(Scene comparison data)

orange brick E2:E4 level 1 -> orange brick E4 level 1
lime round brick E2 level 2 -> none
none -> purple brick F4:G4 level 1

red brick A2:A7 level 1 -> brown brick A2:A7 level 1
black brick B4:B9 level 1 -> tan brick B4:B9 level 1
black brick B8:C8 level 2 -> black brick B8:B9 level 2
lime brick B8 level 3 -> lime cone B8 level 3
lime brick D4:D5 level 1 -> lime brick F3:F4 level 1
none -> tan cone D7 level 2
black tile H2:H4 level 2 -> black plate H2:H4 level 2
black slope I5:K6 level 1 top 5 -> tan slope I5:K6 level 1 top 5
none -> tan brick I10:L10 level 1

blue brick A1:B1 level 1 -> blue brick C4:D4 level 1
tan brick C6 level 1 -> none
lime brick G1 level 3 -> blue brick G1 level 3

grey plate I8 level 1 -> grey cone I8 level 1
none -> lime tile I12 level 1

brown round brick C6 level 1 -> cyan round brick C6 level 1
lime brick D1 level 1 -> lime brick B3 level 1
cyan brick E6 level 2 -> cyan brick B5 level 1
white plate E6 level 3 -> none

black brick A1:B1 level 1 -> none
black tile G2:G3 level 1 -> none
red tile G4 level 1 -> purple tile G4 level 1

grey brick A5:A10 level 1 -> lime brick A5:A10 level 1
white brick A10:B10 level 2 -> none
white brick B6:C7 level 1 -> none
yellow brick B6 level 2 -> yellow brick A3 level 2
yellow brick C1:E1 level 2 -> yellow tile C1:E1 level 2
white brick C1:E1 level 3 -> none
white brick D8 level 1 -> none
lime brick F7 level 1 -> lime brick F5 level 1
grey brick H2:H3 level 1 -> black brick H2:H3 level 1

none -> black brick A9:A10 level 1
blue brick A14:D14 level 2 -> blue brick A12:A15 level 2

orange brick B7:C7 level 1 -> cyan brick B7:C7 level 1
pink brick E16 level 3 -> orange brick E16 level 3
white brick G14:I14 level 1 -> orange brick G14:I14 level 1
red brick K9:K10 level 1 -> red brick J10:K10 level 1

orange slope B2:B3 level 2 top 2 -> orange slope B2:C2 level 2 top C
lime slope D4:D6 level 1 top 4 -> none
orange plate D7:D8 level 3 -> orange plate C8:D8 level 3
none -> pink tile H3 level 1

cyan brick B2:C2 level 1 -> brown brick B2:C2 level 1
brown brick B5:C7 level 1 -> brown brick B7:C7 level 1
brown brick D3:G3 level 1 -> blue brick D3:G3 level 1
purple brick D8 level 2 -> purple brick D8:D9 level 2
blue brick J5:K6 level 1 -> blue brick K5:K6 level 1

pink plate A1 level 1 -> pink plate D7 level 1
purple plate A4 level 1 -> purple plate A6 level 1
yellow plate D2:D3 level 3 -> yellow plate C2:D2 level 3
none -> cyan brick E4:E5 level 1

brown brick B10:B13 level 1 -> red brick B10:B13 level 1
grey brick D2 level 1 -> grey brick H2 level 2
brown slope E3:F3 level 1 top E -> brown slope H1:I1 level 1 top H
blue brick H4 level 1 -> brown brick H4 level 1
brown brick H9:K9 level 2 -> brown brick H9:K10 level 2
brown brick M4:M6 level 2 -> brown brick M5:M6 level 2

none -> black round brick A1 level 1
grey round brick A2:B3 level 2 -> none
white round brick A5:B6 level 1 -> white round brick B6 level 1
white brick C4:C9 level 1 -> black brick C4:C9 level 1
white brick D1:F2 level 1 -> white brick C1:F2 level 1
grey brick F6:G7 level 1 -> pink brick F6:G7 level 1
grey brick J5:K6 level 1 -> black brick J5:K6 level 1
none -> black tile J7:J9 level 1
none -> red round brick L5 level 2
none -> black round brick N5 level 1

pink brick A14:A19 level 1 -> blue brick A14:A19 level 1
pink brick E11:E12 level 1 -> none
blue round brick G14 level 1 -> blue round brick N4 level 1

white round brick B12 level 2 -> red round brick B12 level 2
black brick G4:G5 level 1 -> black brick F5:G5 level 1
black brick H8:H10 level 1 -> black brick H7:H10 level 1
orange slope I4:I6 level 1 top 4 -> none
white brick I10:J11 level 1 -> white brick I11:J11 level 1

*To do*. Copy out each line of the data above, exactly, if it lies between the line holding "white brick C1:E1 level 3 -> none" and the line holding "none -> pink tile H3 level 1", inclusive; copy no other line.

*Output of the exercise*.
white brick C1:E1 level 3 -> none
white brick D8 level 1 -> none
lime brick F7 level 1 -> lime brick F5 level 1
grey brick H2:H3 level 1 -> black brick H2:H3 level 1

none -> black brick A9:A10 level 1
blue brick A14:D14 level 2 -> blue brick A12:A15 level 2

orange brick B7:C7 level 1 -> cyan brick B7:C7 level 1
pink brick E16 level 3 -> orange brick E16 level 3
white brick G14:I14 level 1 -> orange brick G14:I14 level 1
red brick K9:K10 level 1 -> red brick J10:K10 level 1

orange slope B2:B3 level 2 top 2 -> orange slope B2:C2 level 2 top C
lime slope D4:D6 level 1 top 4 -> none
orange plate D7:D8 level 3 -> orange plate C8:D8 level 3
none -> pink tile H3 level 1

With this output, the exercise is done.